Requirement :: Beginning at the line that contains "(521, 213) = (434, 284): orange", write out every line down to the end of the records, with both ends kept and nothing added.

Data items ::

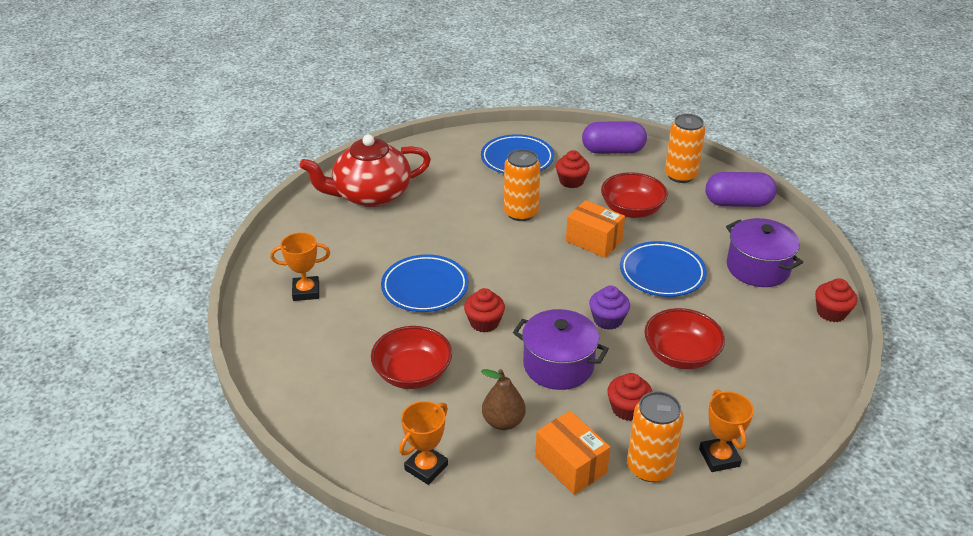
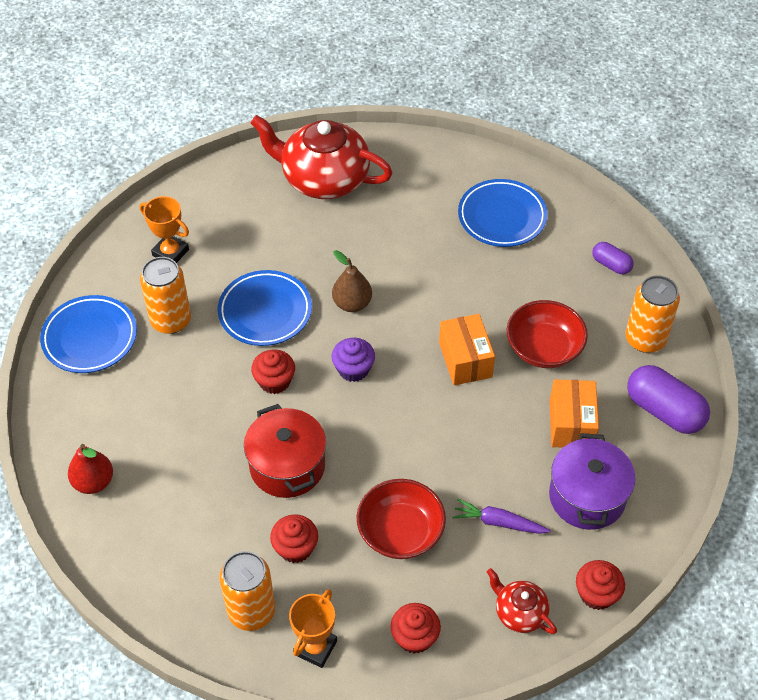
camera: 40 degrees right, 15 degrees up
(412, 373) = (169, 391): red bowl -> none
(426, 467) = (93, 482): orange trophy -> red pear
(503, 421) = (188, 485): brown pear -> brown pear (352, 303)
(521, 213) = (434, 284): orange can -> orange can (171, 320)
(558, 365) = (287, 466): purple pot -> red pot
(570, 465) = (195, 562): orange box -> orange box (571, 424)
(571, 181) = (524, 277): red cupcake -> red cupcake (414, 637)
(608, 320) = (379, 452): purple cupcake -> purple cupcake (353, 369)
(613, 151) = (611, 265): purple capsule -> purple capsule, size x0.54
(662, 273) = (486, 438): blue plate -> blue plate (90, 338)
(729, 312) = (498, 522): none -> purple carrot
(806, 350) = (519, 612): none -> red teapot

Output below ::
(521, 213) = (434, 284): orange can -> orange can (171, 320)
(558, 365) = (287, 466): purple pot -> red pot
(570, 465) = (195, 562): orange box -> orange box (571, 424)
(571, 181) = (524, 277): red cupcake -> red cupcake (414, 637)
(608, 320) = (379, 452): purple cupcake -> purple cupcake (353, 369)
(613, 151) = (611, 265): purple capsule -> purple capsule, size x0.54
(662, 273) = (486, 438): blue plate -> blue plate (90, 338)
(729, 312) = (498, 522): none -> purple carrot
(806, 350) = (519, 612): none -> red teapot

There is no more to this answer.